_Items from a data source:_
★ ★ ★

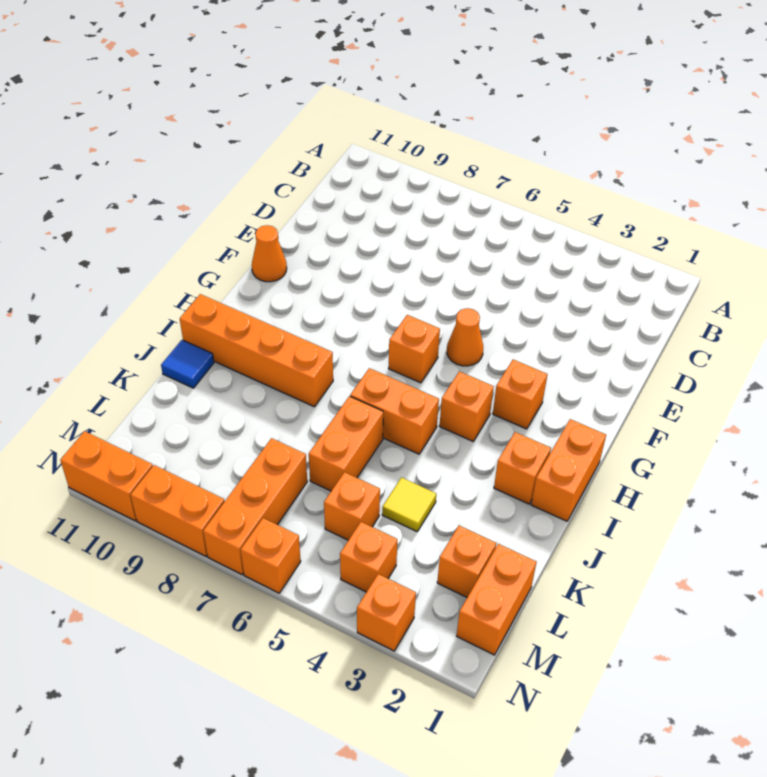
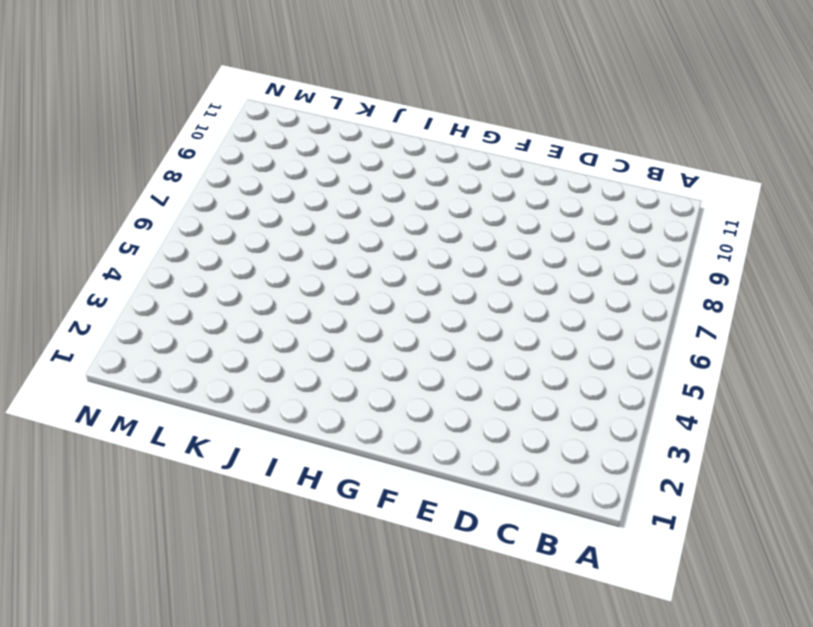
none -> orange cone F5 level 1
none -> orange cone F11 level 1
none -> orange brick G3 level 1

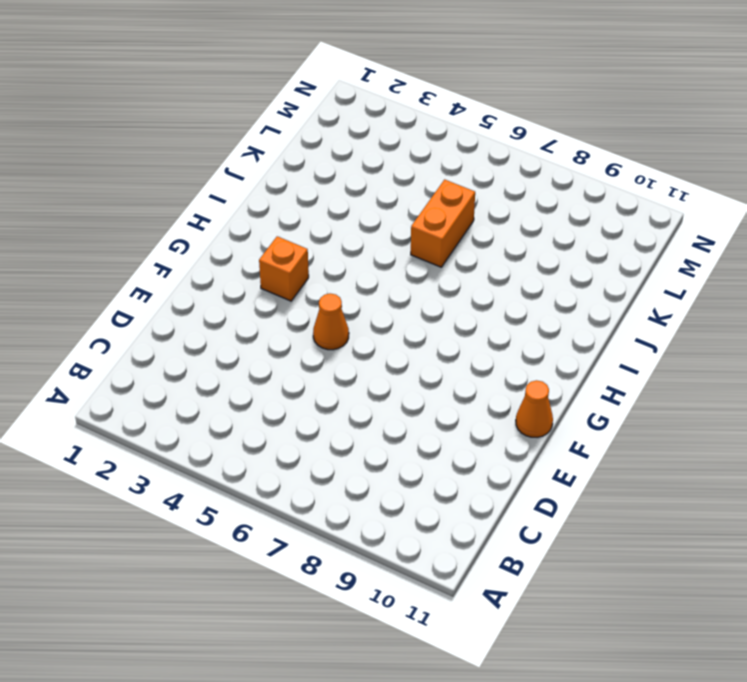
none -> orange brick G6 level 1
none -> orange brick H1:I1 level 1
none -> orange brick H4 level 1

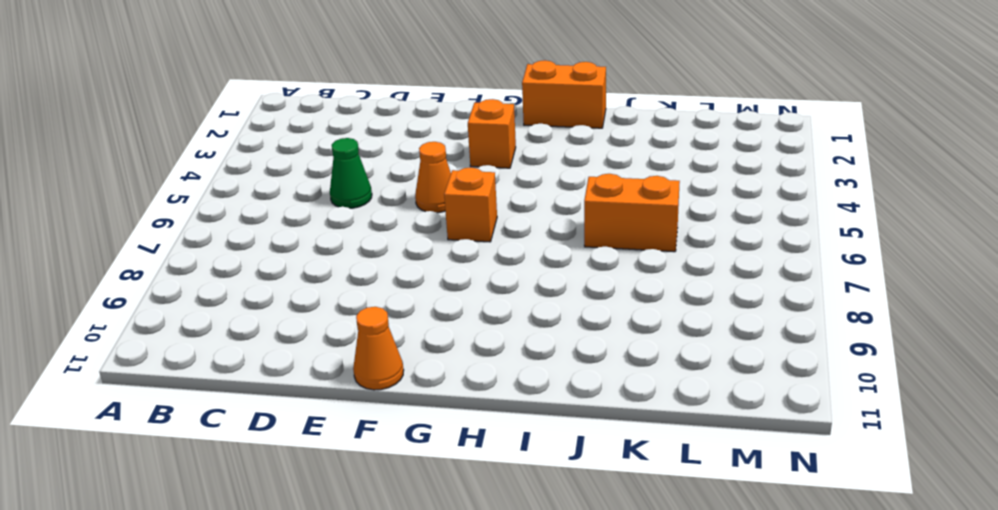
green cone D5 level 1 -> none
none -> orange brick H4 level 1
none -> orange brick I2 level 1
none -> orange brick I5:I6 level 1

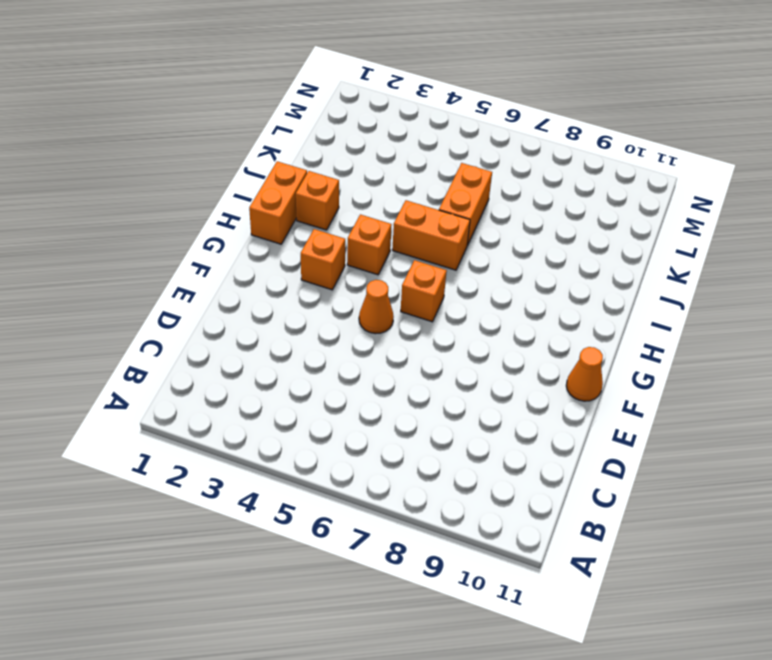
none -> orange brick I8:I11 level 1
none -> blue tile J11 level 1
none -> yellow tile K4 level 1

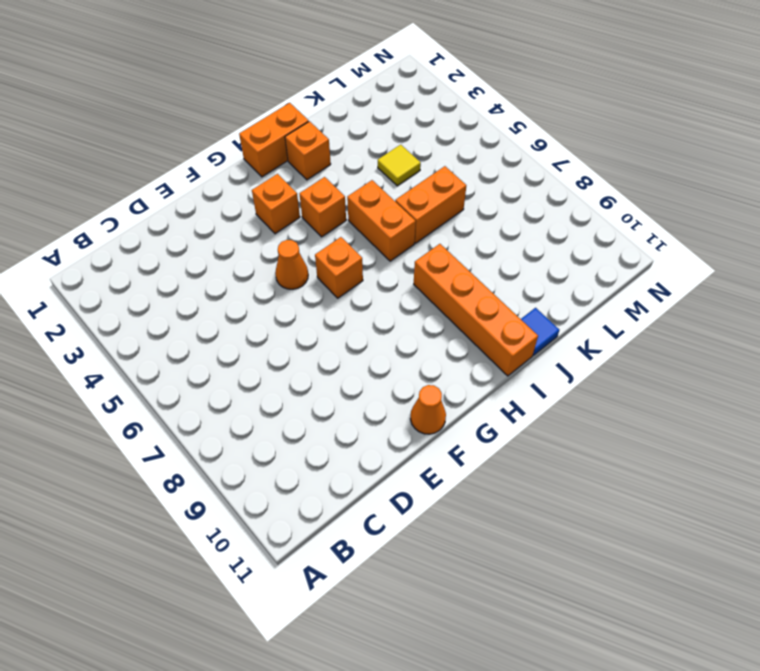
none -> orange brick L1:M1 level 1
none -> orange brick L2 level 1
none -> orange brick L5 level 1

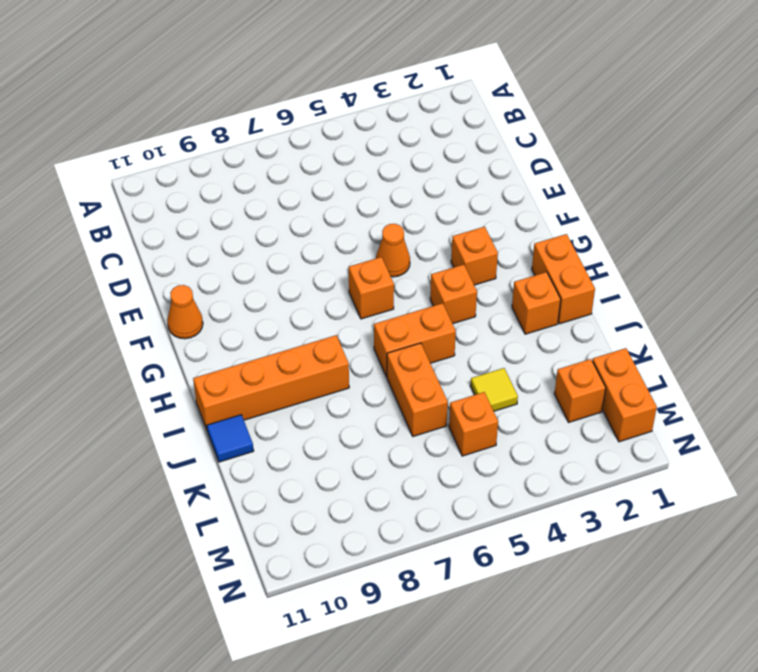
none -> orange brick L7:N7 level 1
none -> orange brick M4 level 1
none -> orange brick N3 level 1

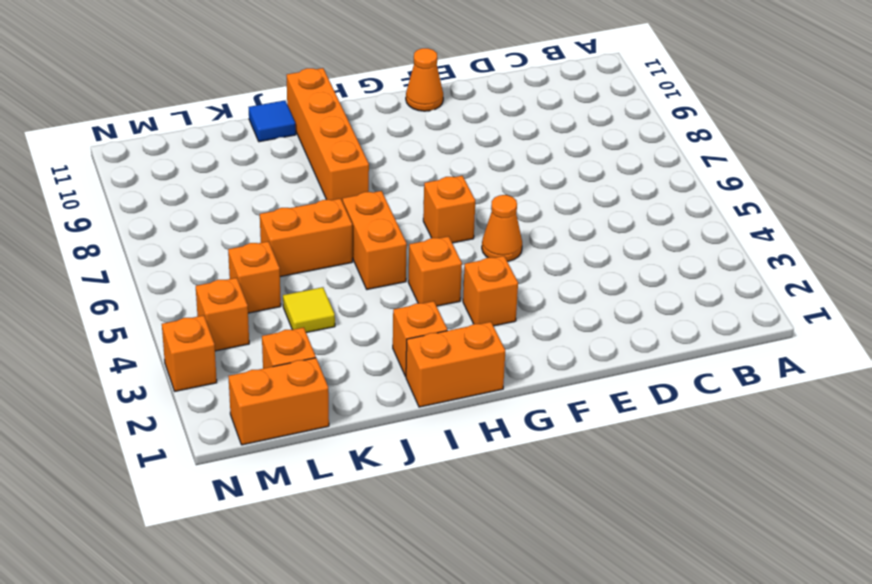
none -> orange brick L7:N7 level 1
none -> orange brick N6 level 1
none -> orange brick N8:N9 level 1

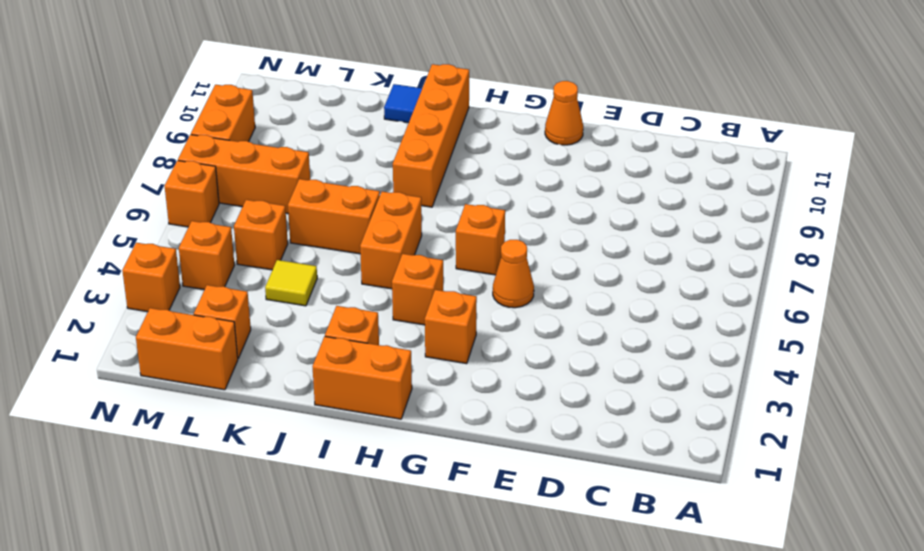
none -> orange brick N10:N11 level 1

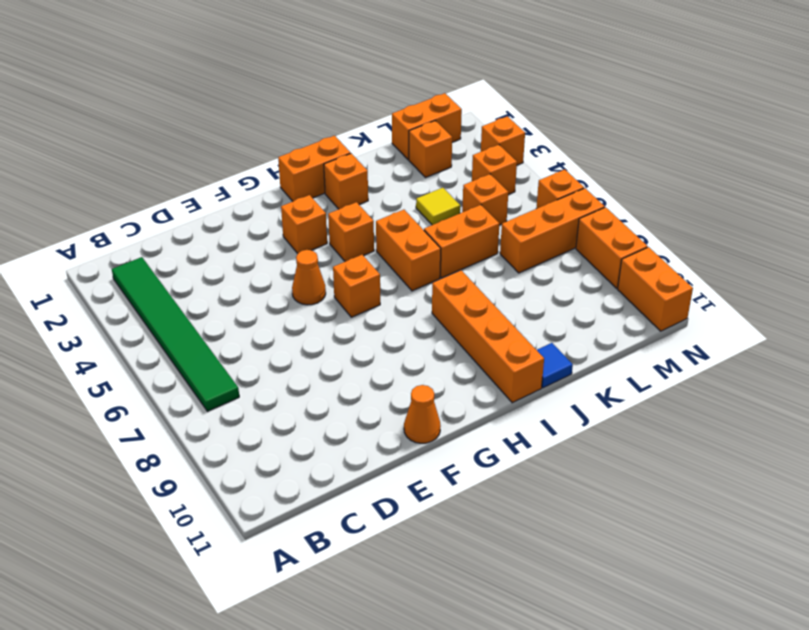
green tile B2:B7 level 1 -> none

★ ★ ★

_What the exercise asks:_ Leave the pictures out and restate exactly the lines from the one that has "none -> orange brick L2 level 1" through the final line of the entries above, both ends included.

_Response:_
none -> orange brick L2 level 1
none -> orange brick L5 level 1

none -> orange brick L7:N7 level 1
none -> orange brick M4 level 1
none -> orange brick N3 level 1

none -> orange brick L7:N7 level 1
none -> orange brick N6 level 1
none -> orange brick N8:N9 level 1

none -> orange brick N10:N11 level 1

green tile B2:B7 level 1 -> none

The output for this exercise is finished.